[Problem to solve] Your task is to repeat the entries exactly from their first line through the line with "moved: padlock in", and to stop there.
-- Data for processing follows --
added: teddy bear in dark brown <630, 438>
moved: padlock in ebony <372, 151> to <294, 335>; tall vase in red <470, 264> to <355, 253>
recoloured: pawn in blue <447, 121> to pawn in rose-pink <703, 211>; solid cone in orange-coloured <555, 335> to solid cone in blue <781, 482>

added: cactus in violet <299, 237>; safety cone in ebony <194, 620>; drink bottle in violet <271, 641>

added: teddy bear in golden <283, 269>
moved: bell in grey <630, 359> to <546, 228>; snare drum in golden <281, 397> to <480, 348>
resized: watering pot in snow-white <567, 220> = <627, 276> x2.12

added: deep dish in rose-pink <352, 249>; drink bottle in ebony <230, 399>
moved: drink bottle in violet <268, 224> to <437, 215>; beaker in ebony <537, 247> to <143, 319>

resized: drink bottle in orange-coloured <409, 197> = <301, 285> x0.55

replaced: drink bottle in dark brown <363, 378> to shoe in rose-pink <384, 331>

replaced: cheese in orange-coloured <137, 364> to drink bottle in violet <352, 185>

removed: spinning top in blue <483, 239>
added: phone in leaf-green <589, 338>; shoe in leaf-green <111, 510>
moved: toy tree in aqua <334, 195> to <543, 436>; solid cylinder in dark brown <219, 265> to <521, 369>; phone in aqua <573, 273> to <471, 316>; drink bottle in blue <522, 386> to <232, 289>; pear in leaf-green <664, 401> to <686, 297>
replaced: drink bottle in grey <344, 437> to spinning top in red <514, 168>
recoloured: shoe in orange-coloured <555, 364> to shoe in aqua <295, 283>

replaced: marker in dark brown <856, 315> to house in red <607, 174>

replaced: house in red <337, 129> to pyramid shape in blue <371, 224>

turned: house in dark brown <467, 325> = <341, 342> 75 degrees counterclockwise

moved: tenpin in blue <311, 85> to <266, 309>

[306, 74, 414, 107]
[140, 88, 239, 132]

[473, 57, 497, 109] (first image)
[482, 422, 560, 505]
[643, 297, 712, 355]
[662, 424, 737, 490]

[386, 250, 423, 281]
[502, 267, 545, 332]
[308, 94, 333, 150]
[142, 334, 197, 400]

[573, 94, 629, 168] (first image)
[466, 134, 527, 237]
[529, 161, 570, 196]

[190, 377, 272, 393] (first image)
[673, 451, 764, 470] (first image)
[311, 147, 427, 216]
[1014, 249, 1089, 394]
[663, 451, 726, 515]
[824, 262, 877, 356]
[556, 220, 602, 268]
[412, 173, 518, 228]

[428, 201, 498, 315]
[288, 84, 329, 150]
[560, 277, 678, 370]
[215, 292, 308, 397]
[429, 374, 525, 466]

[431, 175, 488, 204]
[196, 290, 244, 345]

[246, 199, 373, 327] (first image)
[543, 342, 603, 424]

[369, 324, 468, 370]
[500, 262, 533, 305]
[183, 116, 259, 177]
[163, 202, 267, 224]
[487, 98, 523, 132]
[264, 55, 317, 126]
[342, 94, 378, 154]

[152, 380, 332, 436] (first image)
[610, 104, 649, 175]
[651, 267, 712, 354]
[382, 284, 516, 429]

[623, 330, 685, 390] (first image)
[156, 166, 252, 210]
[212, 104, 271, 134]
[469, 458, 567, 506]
-- Data for processing concluded --
[Solution]
added: teddy bear in dark brown <630, 438>
moved: padlock in ebony <372, 151> to <294, 335>; tall vase in red <470, 264> to <355, 253>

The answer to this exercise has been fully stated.